[Brief] Lines in the records below that contain the word "cone" must each be copied.

[Entries shown]
Segment Open

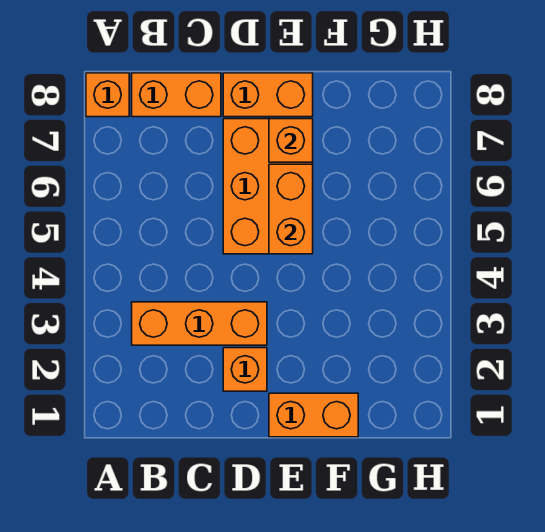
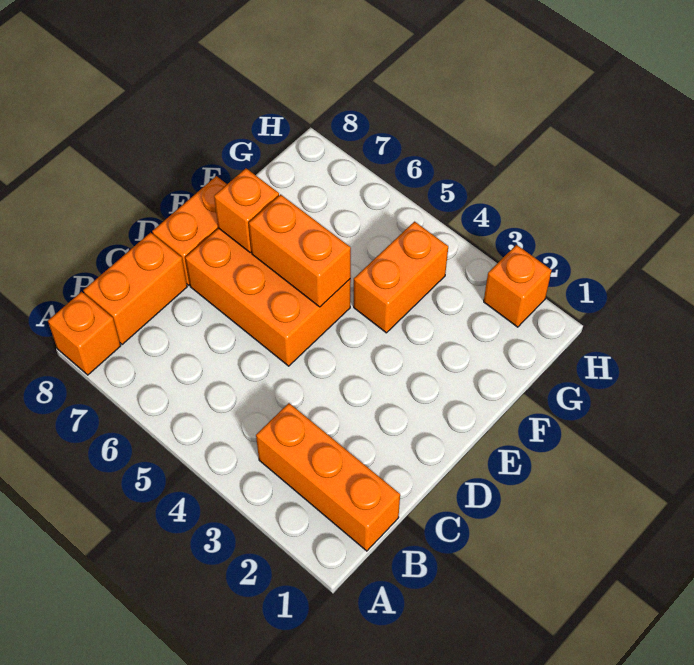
orange brick B3:D3 level 1 -> orange brick B1:B3 level 1
orange brick D2 level 1 -> orange brick H2 level 1
orange brick E1:F1 level 1 -> orange brick F4:G4 level 1

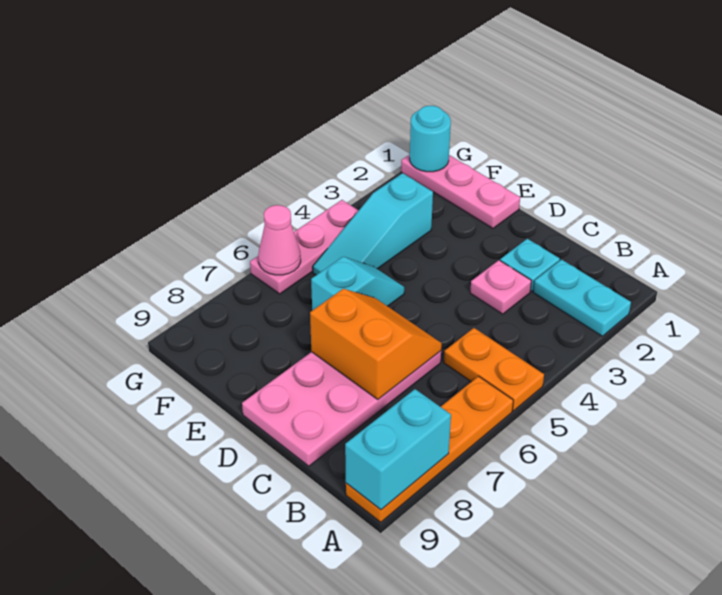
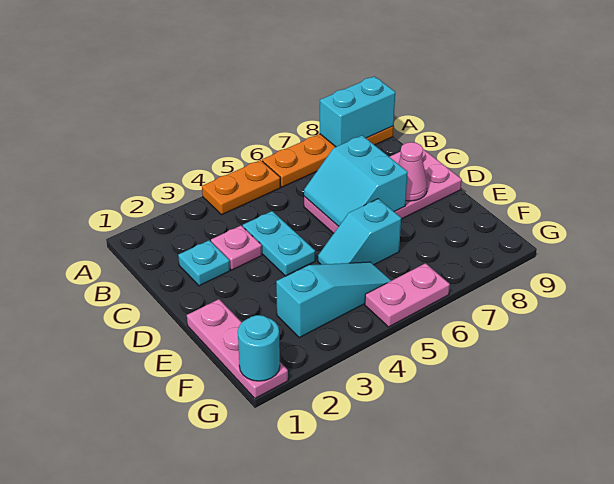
cyan plate A2:B2 level 1 -> cyan plate C4:D4 level 1
orange plate A5:B5 level 1 -> orange plate A4:A5 level 1
orange slope C6:D7 level 2 top 7 -> cyan slope C6:D7 level 2 top 7
pink plate G4:G6 level 1 -> pink plate G5:G6 level 1
pink cone G6 level 2 -> pink cone D8 level 2

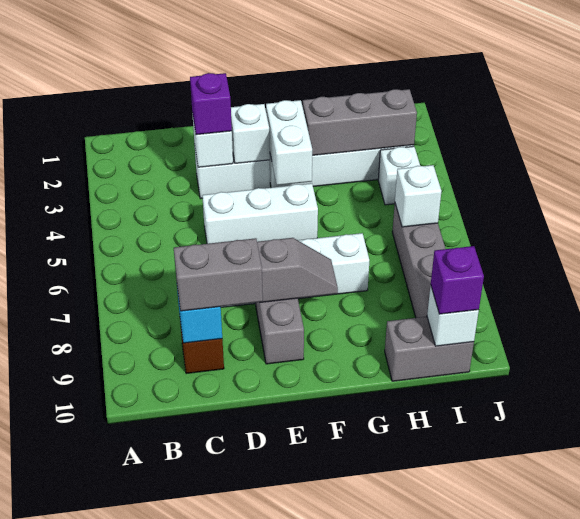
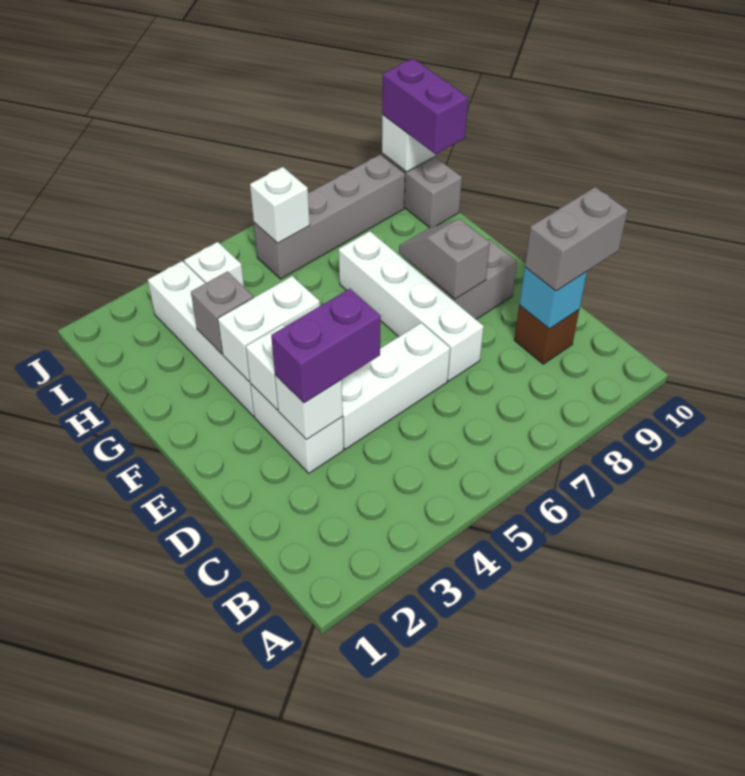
grey brick C9:D9 level 3 -> grey brick C9:C10 level 3
purple brick D3 level 3 -> purple brick D3:D4 level 3
white brick D5:F5 level 1 -> white brick D4:D6 level 1
grey brick G3:I3 level 2 -> grey brick G3 level 2
purple brick I10 level 3 -> purple brick H10:I10 level 3

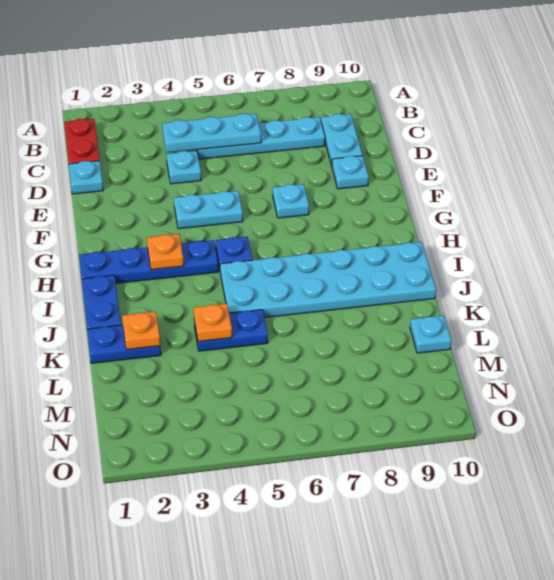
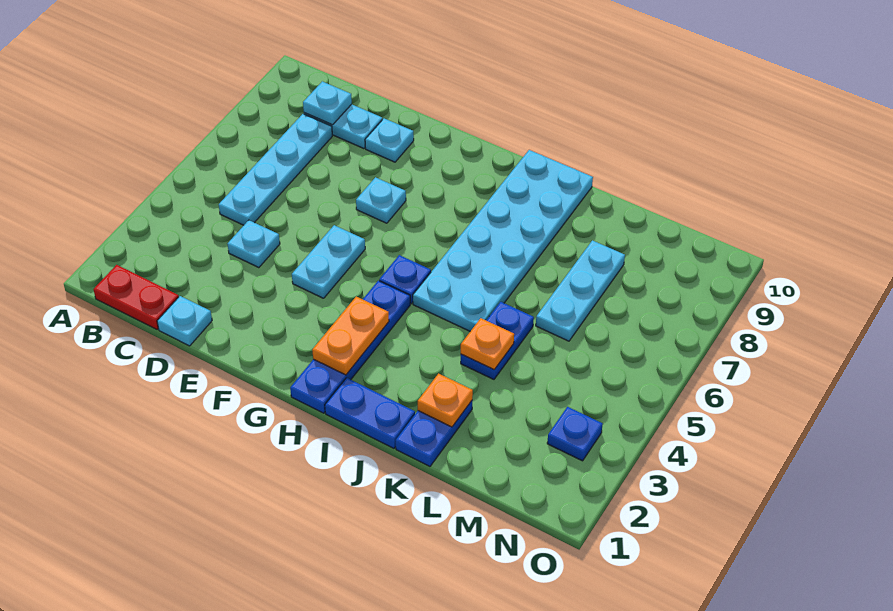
cyan plate C4:C6 level 2 -> cyan plate L6:L8 level 1
orange plate H3 level 2 -> orange plate H2:H3 level 2
cyan plate L10 level 1 -> cyan plate C9 level 2
none -> blue plate N3 level 1

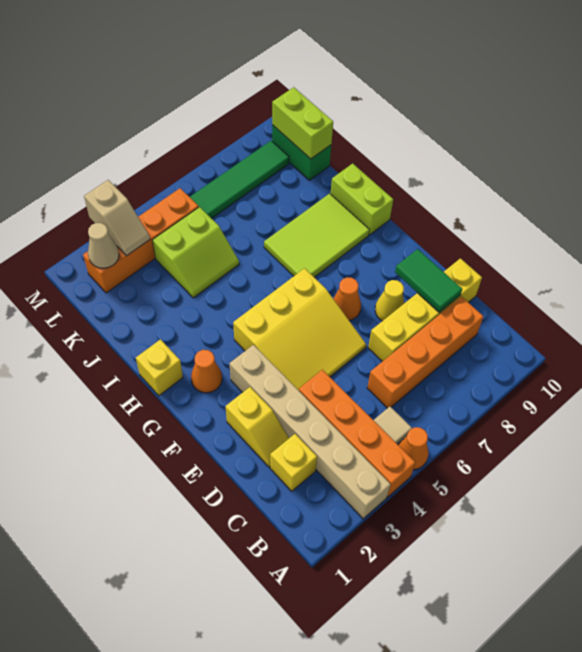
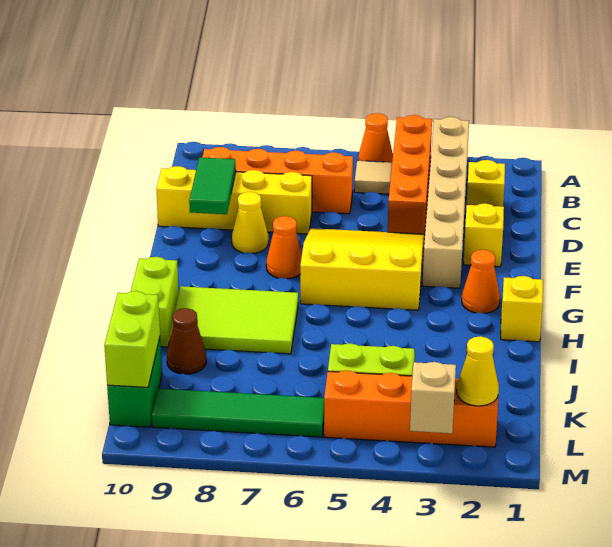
none -> brown cone J9 level 1
tan cone L2 level 2 -> yellow cone L2 level 2

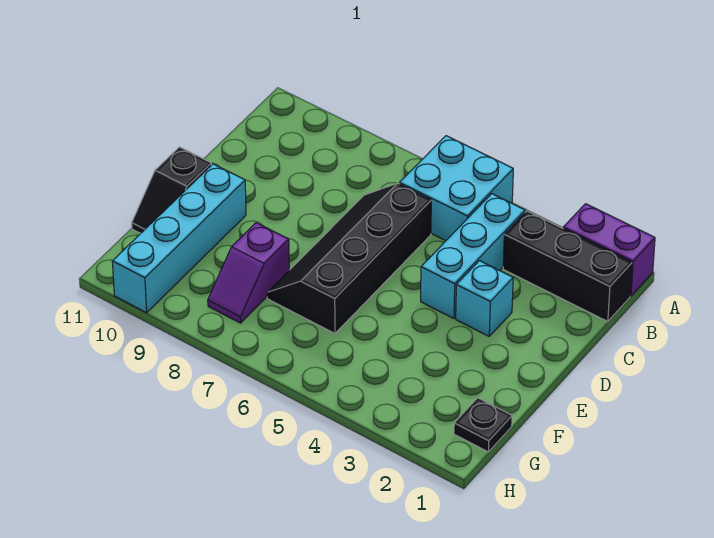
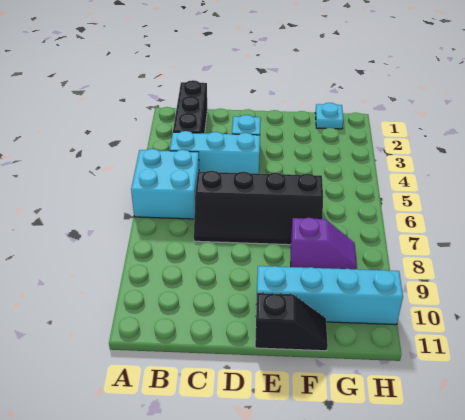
purple brick A1:A2 level 1 -> none
black plate G1 level 1 -> cyan plate G1 level 1

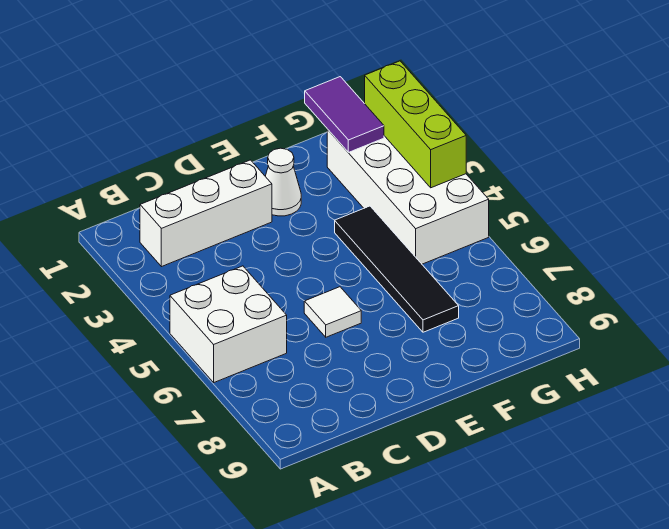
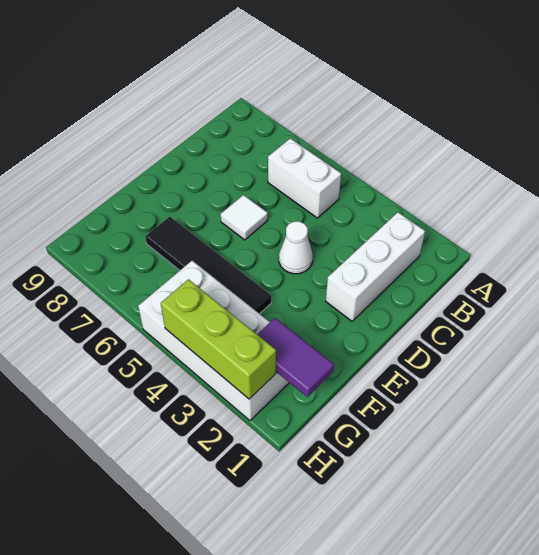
white brick A5:B6 level 1 -> white brick B5:B6 level 1
white cone E2 level 1 -> white cone D4 level 1

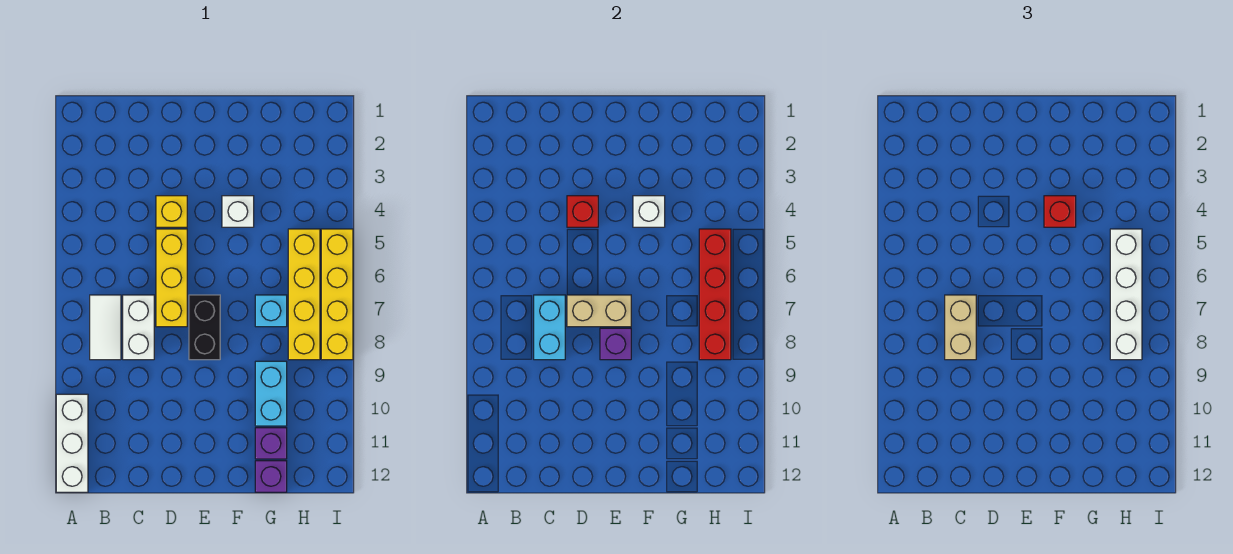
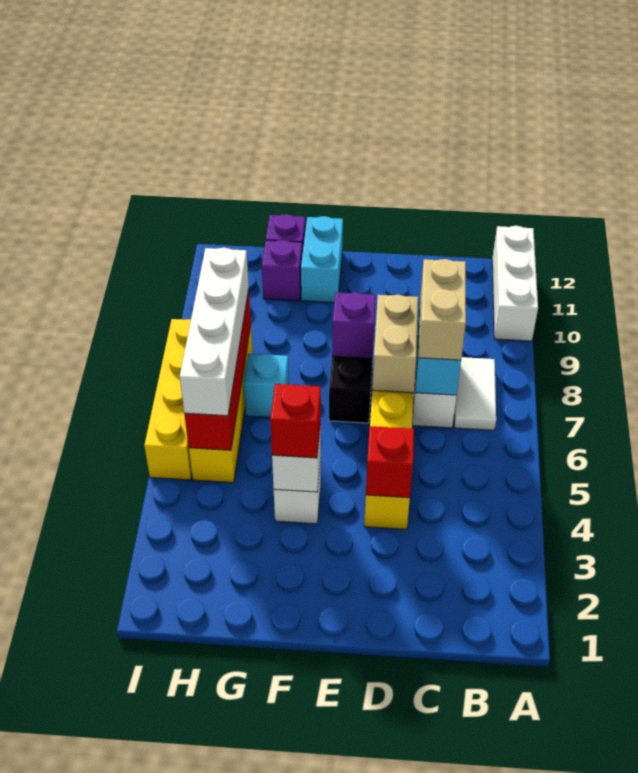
tan brick D7:E7 level 2 -> tan brick D7:D8 level 2
cyan brick G9:G10 level 1 -> cyan brick F11:F12 level 1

Segment Closed

[Completed task]
pink cone G6 level 2 -> pink cone D8 level 2
none -> brown cone J9 level 1
tan cone L2 level 2 -> yellow cone L2 level 2
white cone E2 level 1 -> white cone D4 level 1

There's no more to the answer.